*YOUR INSTRUCTIONS:* Would you please return every line from the listing that contains the word "pink"?

*DATA EXCERPTS:*
+++
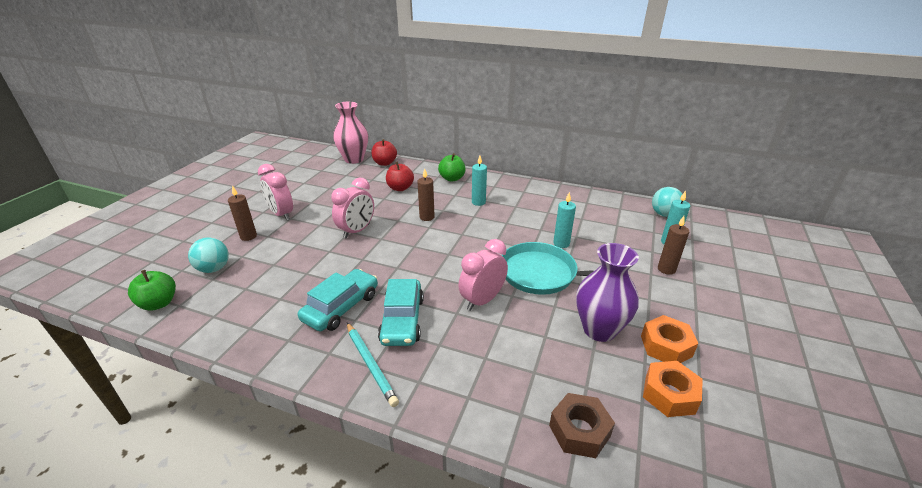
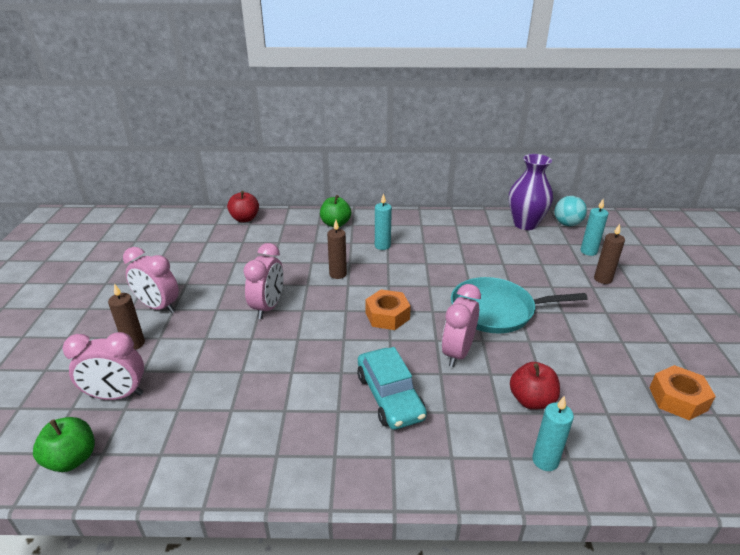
camera: 20 degrees left, 0 degrees up
(214, 269) = (117, 395): turquoise ball -> pink clock
(341, 307) = (312, 400): turquoise car -> none
(354, 159) = (203, 220): pink vase -> none
(370, 364) = (389, 454): turquoise pencil -> none
(400, 188) = (284, 246): red apple -> red apple (531, 400)
(561, 243) = (494, 274): turquoise candle -> turquoise candle (545, 460)
(579, 431) = (628, 457): brown nut -> none
(599, 330) = (583, 354): purple vase -> purple vase (525, 224)
(666, 346) = (647, 354): orange nut -> orange nut (387, 316)

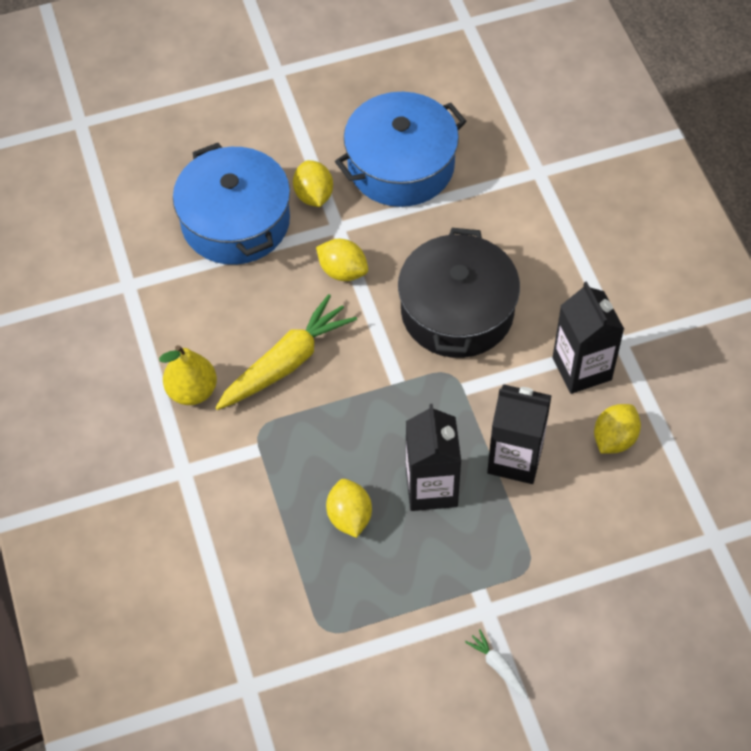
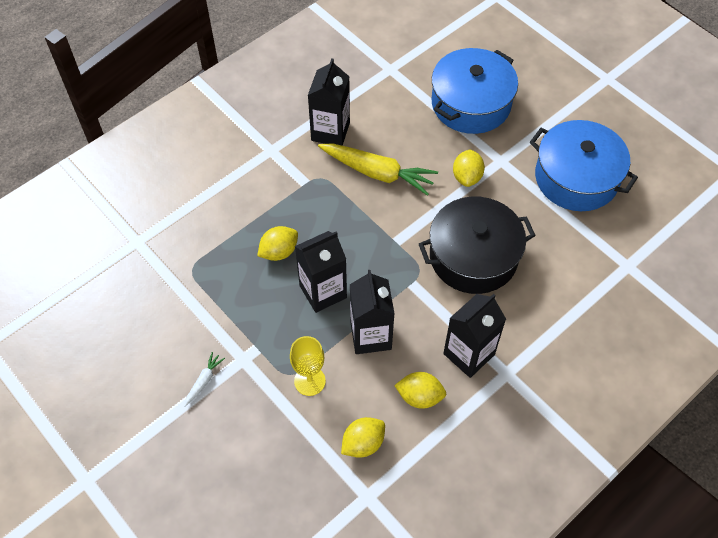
camera: 65 degrees right, 0 degrees up
(192, 391) = (330, 131): yellow pear -> black carton
(314, 195) = (518, 137): yellow lemon -> yellow lemon (363, 443)
(547, 546) = (309, 381): none -> yellow goblet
+++
*EXERCISE ANSWER:*
(214, 269) = (117, 395): turquoise ball -> pink clock
(354, 159) = (203, 220): pink vase -> none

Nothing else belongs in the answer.